Reproduce each line of the material exactly, minus any picture.
Start of DATA
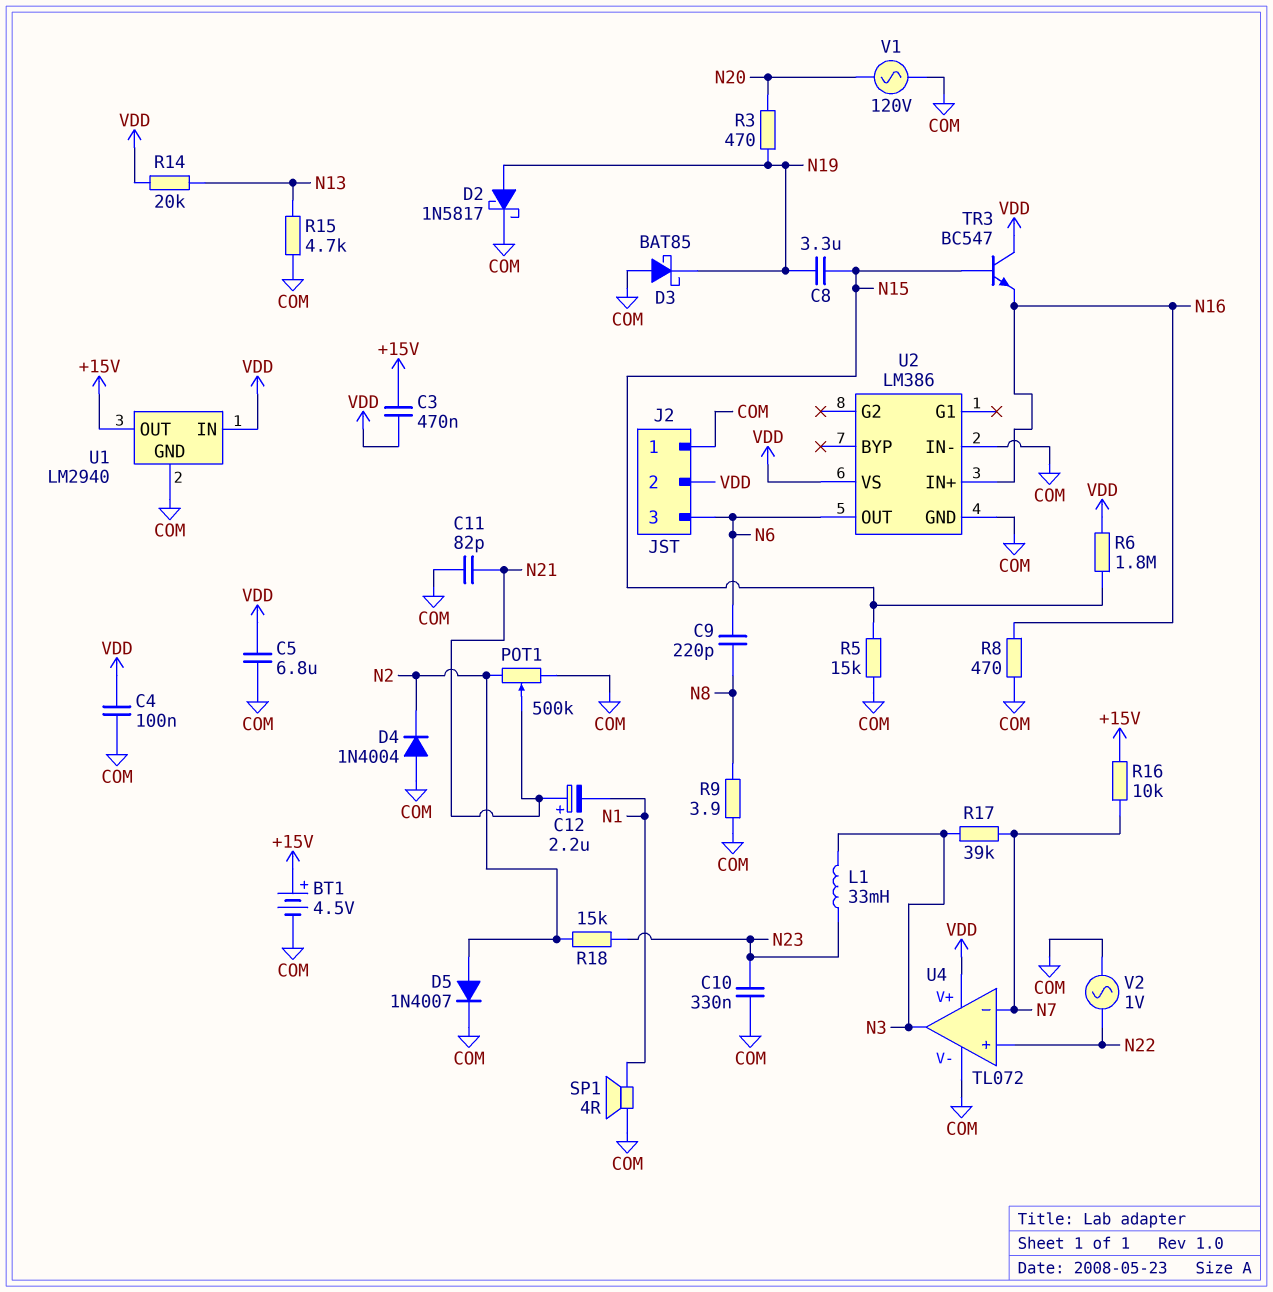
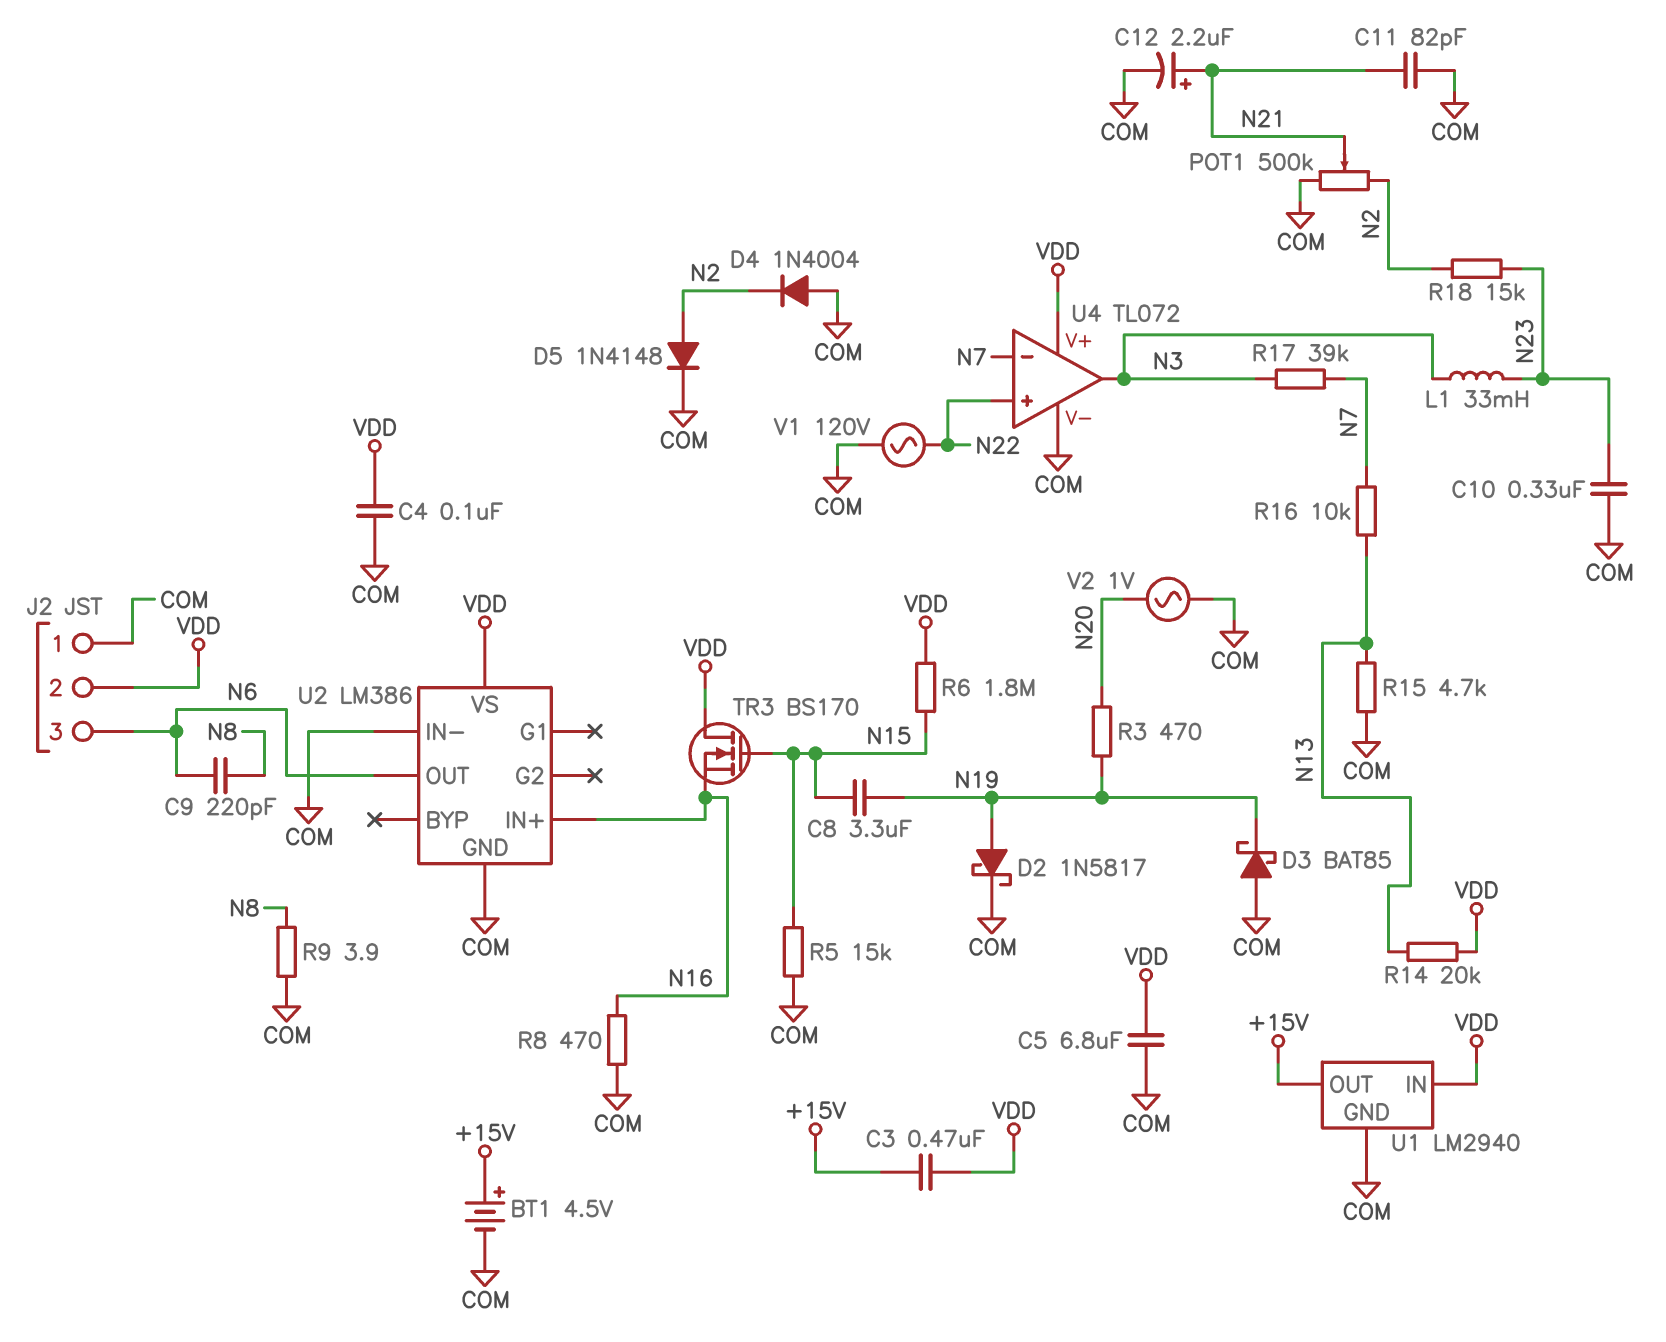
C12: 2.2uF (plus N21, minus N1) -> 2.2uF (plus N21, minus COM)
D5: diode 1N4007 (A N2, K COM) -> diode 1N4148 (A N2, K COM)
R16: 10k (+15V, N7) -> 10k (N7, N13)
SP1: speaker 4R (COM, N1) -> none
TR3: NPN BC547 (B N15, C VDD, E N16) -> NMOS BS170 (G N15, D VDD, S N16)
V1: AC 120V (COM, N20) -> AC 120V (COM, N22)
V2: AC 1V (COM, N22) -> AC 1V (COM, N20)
End of DATA
RESPONSE AREA —
C12: 2.2uF (plus N21, minus N1) -> 2.2uF (plus N21, minus COM)
D5: diode 1N4007 (A N2, K COM) -> diode 1N4148 (A N2, K COM)
R16: 10k (+15V, N7) -> 10k (N7, N13)
SP1: speaker 4R (COM, N1) -> none
TR3: NPN BC547 (B N15, C VDD, E N16) -> NMOS BS170 (G N15, D VDD, S N16)
V1: AC 120V (COM, N20) -> AC 120V (COM, N22)
V2: AC 1V (COM, N22) -> AC 1V (COM, N20)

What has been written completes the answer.